DATA EXTRACTS ->
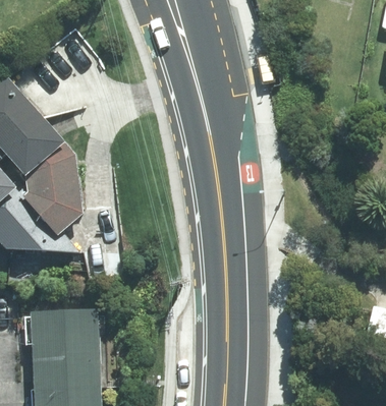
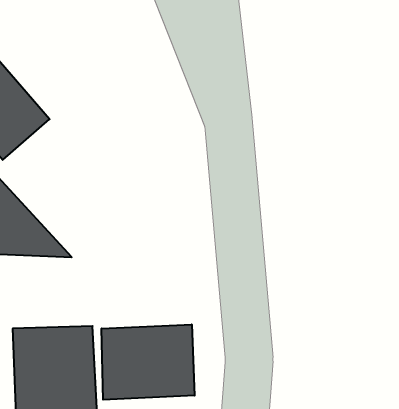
building: [25,140,84,229] -> none
building: none -> [102,324,195,400]

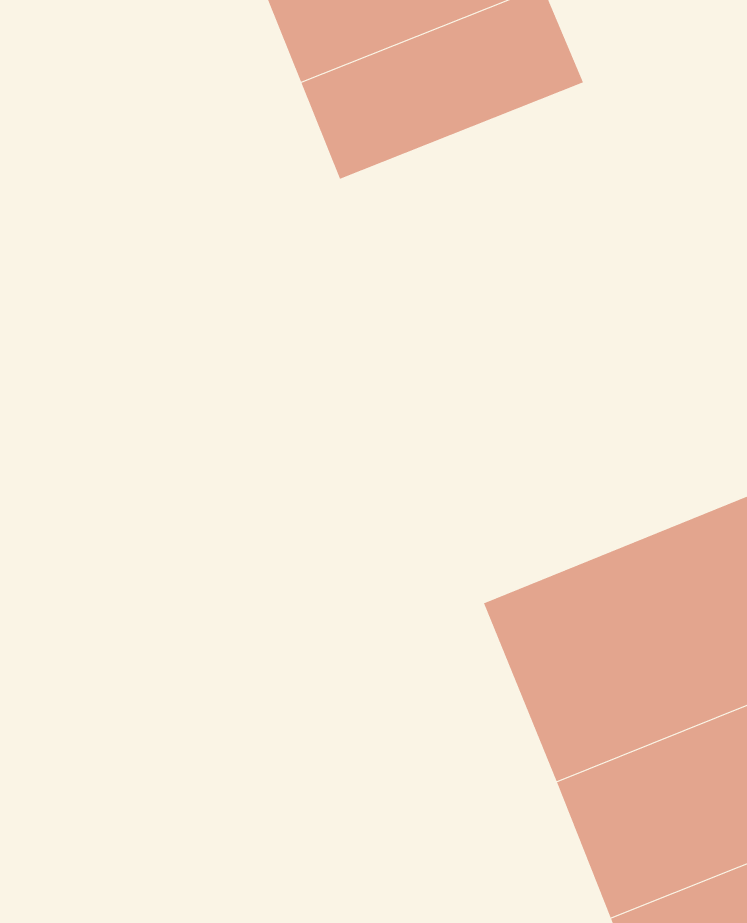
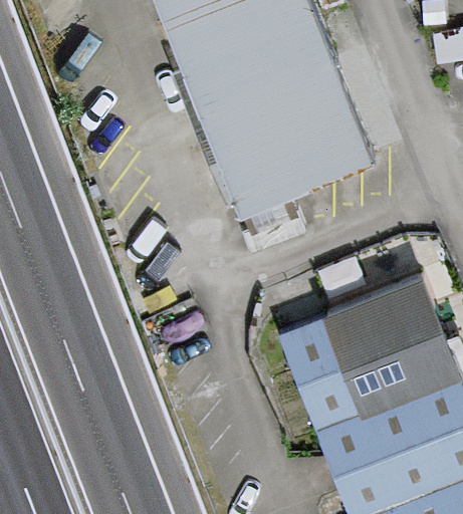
building: none -> [199,55,372,211]

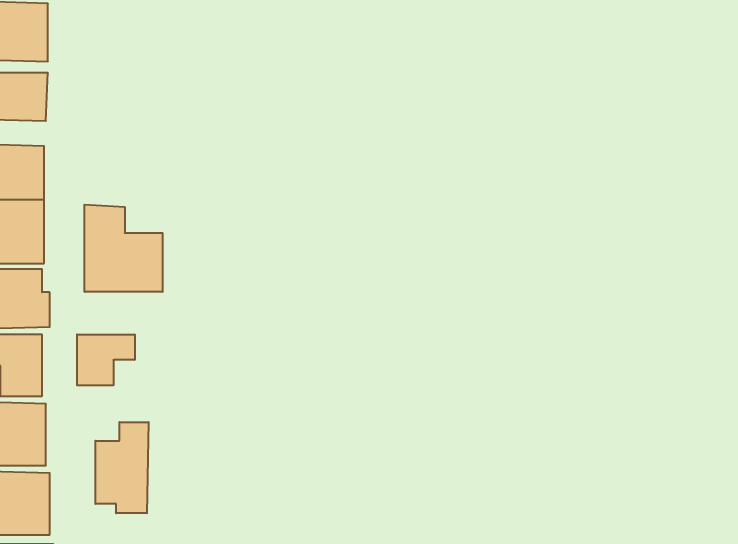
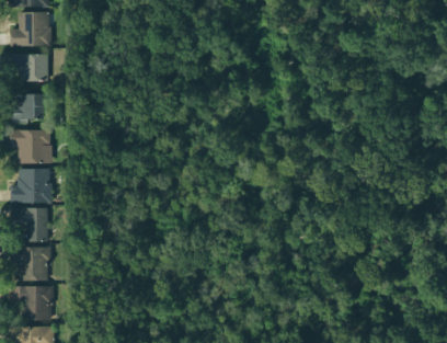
building: [85,205,163,292] -> none
building: [77,334,135,385] -> none
building: [95,422,149,513] -> none

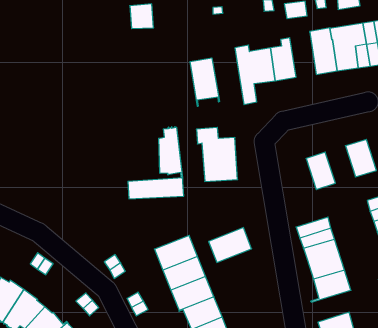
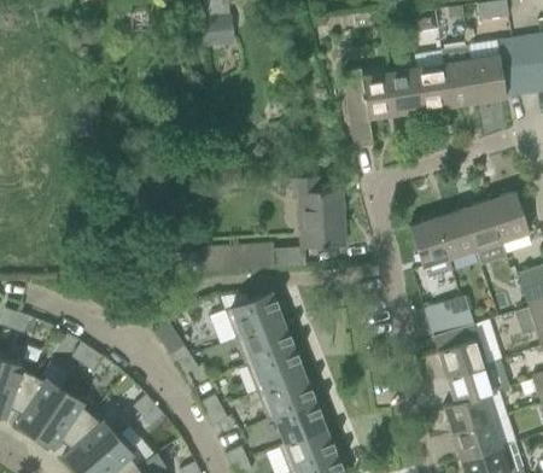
building: none -> [415,51,450,117]
building: [190,58,219,106] -> none
building: [159,127,182,178] -> none
building: none -> [462,200,502,250]
building: none -> [409,217,453,276]
building: [209,228,252,262] -> [226,291,282,337]
building: none -> [444,391,496,433]

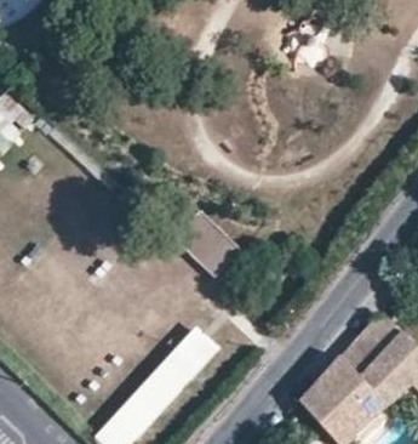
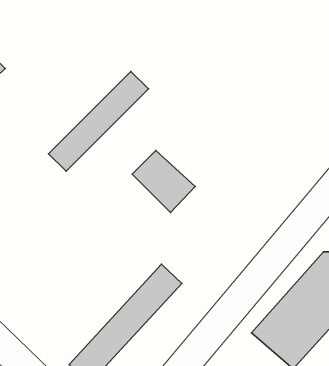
building: none -> [48,71,149,171]

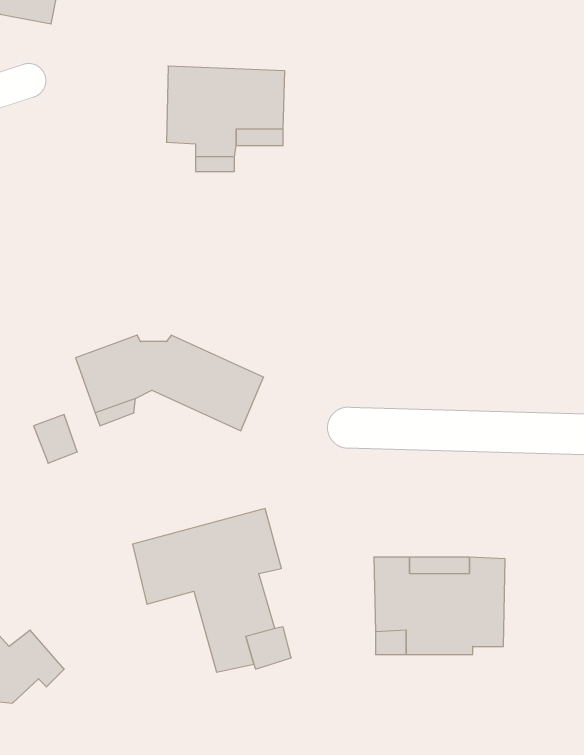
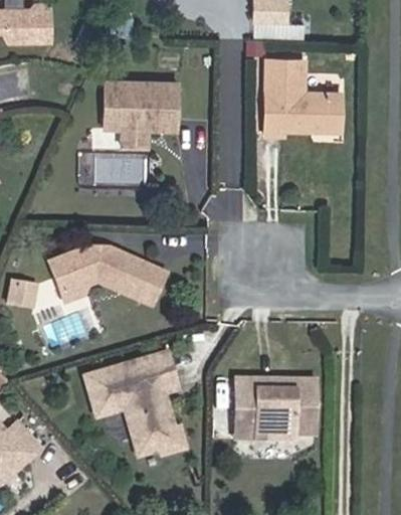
building: none -> [266,61,343,136]
building: none -> [97,151,148,174]

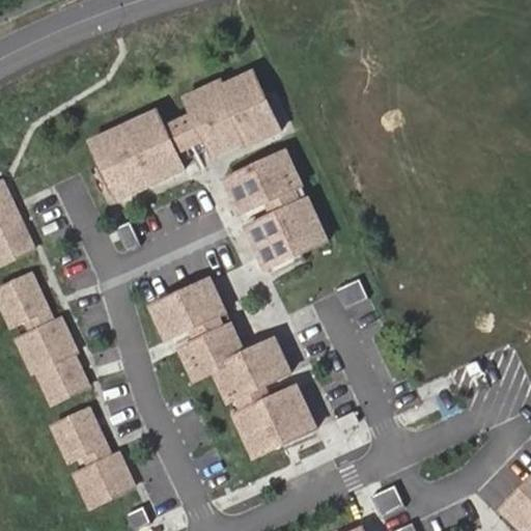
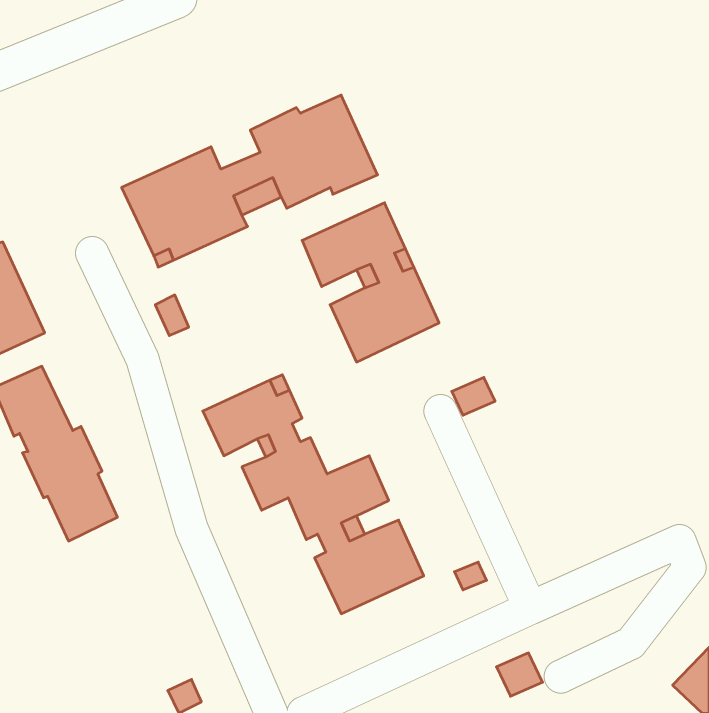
building: [51,407,133,505] -> none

DESCRIPTION OF THE TASK ->
Emit the lines of the data above from the one containing "building: none -> [199,55,372,211]" through its final line, both endpoints included. Pictures do not belong in the output.

YOUR RESPONSE ->
building: none -> [199,55,372,211]

building: [85,205,163,292] -> none
building: [77,334,135,385] -> none
building: [95,422,149,513] -> none

building: none -> [415,51,450,117]
building: [190,58,219,106] -> none
building: [159,127,182,178] -> none
building: none -> [462,200,502,250]
building: none -> [409,217,453,276]
building: [209,228,252,262] -> [226,291,282,337]
building: none -> [444,391,496,433]

building: none -> [48,71,149,171]

building: none -> [266,61,343,136]
building: none -> [97,151,148,174]

building: [51,407,133,505] -> none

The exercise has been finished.